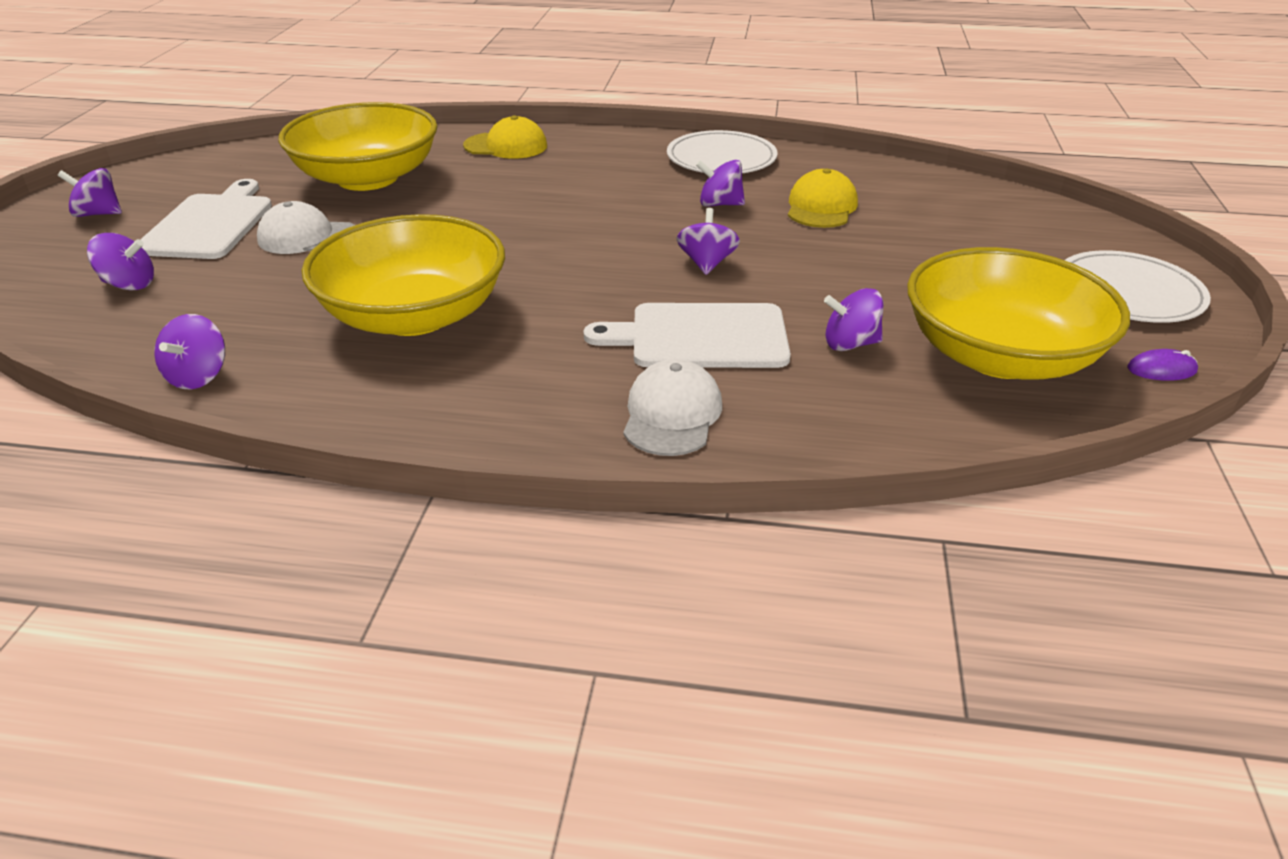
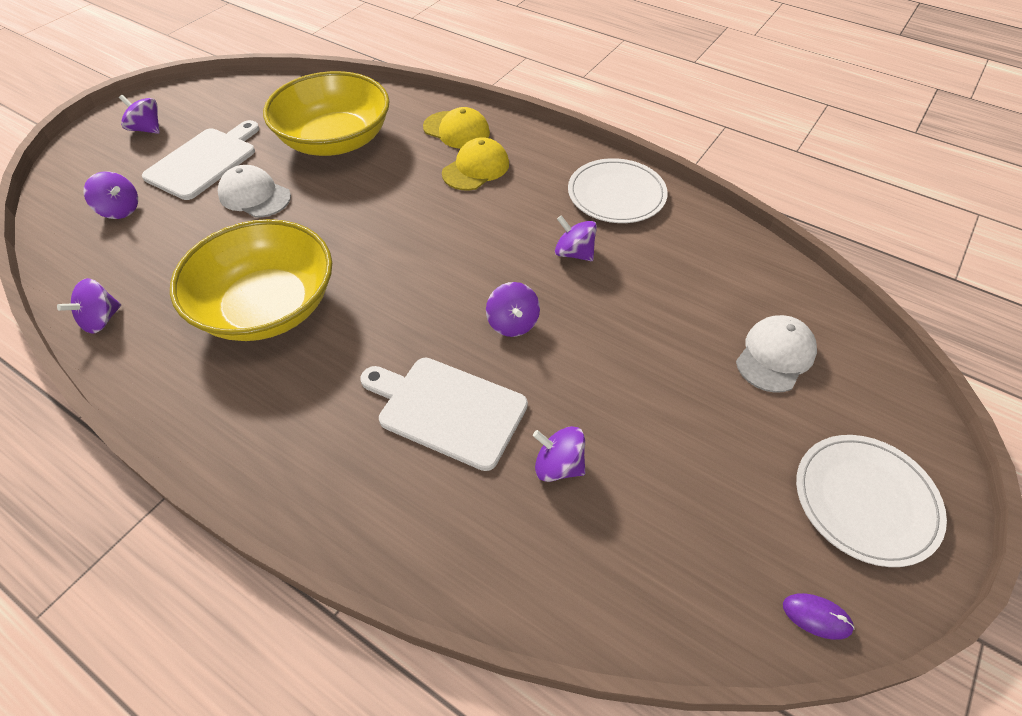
camera: 25 degrees right, 15 degrees up
white cap [623,359,722,456] -> white cap moved to [736,315,817,393]
purple spinning top [676,208,740,275] -> purple spinning top turned 135 degrees clockwise [486,282,540,337]
yellow cap [788,169,858,228] -> yellow cap moved to [442,137,509,190]
yellow bowl [907,247,1130,380] -> none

» TRY IT
All of the entries need to be retyped word for word, pictures excluded.

» OUTPUT FOR THIS EXERCISE
camera: 25 degrees right, 15 degrees up
white cap [623,359,722,456] -> white cap moved to [736,315,817,393]
purple spinning top [676,208,740,275] -> purple spinning top turned 135 degrees clockwise [486,282,540,337]
yellow cap [788,169,858,228] -> yellow cap moved to [442,137,509,190]
yellow bowl [907,247,1130,380] -> none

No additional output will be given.